Records in a dataset
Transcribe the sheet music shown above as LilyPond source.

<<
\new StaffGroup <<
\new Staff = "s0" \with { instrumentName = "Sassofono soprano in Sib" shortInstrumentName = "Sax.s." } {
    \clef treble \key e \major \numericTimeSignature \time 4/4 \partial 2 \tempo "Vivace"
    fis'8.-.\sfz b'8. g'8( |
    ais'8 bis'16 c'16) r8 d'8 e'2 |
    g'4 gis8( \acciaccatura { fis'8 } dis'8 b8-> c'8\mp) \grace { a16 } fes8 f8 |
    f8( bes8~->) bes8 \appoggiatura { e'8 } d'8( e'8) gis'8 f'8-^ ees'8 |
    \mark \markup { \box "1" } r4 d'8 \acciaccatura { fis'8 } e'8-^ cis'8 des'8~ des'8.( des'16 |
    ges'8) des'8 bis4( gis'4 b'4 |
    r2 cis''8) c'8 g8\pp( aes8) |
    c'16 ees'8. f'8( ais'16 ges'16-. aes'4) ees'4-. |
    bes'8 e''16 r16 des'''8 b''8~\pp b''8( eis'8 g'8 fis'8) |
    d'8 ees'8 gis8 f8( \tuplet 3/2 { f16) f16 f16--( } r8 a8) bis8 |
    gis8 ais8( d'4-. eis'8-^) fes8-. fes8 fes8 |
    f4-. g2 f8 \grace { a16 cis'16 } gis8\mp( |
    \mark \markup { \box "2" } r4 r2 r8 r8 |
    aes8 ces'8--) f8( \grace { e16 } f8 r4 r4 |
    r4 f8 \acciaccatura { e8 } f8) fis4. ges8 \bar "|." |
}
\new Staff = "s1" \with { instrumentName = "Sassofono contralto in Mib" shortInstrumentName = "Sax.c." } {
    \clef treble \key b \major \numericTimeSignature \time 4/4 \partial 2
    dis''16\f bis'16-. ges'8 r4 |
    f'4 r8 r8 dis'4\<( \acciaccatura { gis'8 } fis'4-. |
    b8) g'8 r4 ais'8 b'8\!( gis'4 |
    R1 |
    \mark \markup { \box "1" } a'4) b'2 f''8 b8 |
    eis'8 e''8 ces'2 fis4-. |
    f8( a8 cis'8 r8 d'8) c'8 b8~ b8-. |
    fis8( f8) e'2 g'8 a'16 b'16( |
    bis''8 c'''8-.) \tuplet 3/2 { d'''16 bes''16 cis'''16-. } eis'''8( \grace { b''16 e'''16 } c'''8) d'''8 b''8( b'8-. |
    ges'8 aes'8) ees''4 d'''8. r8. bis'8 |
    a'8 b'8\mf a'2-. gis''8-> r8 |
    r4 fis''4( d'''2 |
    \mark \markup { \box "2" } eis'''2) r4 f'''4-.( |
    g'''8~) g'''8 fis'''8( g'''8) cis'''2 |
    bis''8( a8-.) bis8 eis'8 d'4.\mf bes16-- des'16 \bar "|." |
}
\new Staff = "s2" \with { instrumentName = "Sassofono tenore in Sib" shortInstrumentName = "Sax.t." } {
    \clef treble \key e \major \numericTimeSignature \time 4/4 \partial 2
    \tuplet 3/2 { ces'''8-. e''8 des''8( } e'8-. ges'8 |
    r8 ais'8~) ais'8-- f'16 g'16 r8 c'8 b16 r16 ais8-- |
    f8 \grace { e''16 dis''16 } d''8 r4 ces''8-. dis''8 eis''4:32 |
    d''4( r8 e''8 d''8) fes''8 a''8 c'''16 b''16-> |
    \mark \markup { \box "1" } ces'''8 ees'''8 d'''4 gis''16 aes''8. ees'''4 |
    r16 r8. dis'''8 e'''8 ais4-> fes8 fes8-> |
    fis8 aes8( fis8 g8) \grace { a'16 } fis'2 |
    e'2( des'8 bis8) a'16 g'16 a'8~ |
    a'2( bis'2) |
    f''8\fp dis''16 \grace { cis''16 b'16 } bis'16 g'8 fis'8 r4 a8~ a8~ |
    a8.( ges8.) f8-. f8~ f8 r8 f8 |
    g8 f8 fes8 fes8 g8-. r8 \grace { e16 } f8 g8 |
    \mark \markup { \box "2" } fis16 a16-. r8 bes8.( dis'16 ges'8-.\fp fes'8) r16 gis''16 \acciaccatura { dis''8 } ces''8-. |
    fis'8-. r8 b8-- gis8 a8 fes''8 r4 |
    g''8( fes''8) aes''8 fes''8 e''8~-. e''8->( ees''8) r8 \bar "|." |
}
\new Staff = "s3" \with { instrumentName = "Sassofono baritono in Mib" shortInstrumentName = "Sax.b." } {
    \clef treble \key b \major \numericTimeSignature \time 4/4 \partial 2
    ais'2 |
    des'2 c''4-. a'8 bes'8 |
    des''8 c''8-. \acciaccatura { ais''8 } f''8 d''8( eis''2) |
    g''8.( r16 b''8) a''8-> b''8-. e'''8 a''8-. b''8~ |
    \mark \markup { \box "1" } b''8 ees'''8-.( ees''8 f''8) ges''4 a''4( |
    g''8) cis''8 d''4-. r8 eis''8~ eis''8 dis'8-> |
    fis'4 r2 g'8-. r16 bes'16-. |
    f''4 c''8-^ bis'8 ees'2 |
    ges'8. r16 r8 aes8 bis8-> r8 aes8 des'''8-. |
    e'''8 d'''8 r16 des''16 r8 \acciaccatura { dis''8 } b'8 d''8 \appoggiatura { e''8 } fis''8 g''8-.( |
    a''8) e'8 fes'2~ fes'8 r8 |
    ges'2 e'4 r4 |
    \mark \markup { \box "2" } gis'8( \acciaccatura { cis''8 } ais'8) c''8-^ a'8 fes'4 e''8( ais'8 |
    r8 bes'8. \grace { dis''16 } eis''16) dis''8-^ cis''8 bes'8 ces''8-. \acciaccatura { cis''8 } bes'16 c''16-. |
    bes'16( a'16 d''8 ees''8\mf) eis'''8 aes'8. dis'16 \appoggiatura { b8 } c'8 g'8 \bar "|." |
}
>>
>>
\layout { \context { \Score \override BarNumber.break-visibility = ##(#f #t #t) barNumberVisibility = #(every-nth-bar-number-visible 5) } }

**SET PROBLEM**
Return every line of the records above that contains the string "tuplet".

**EXPECTED ANSWER**
    d'8 ees'8 gis8 f8( \tuplet 3/2 { f16) f16 f16--( } r8 a8) bis8 |
    bis''8 c'''8-.) \tuplet 3/2 { d'''16 bes''16 cis'''16-. } eis'''8( \grace { b''16 e'''16 } c'''8) d'''8 b''8( b'8-. |
    \tuplet 3/2 { ces'''8-. e''8 des''8( } e'8-. ges'8 |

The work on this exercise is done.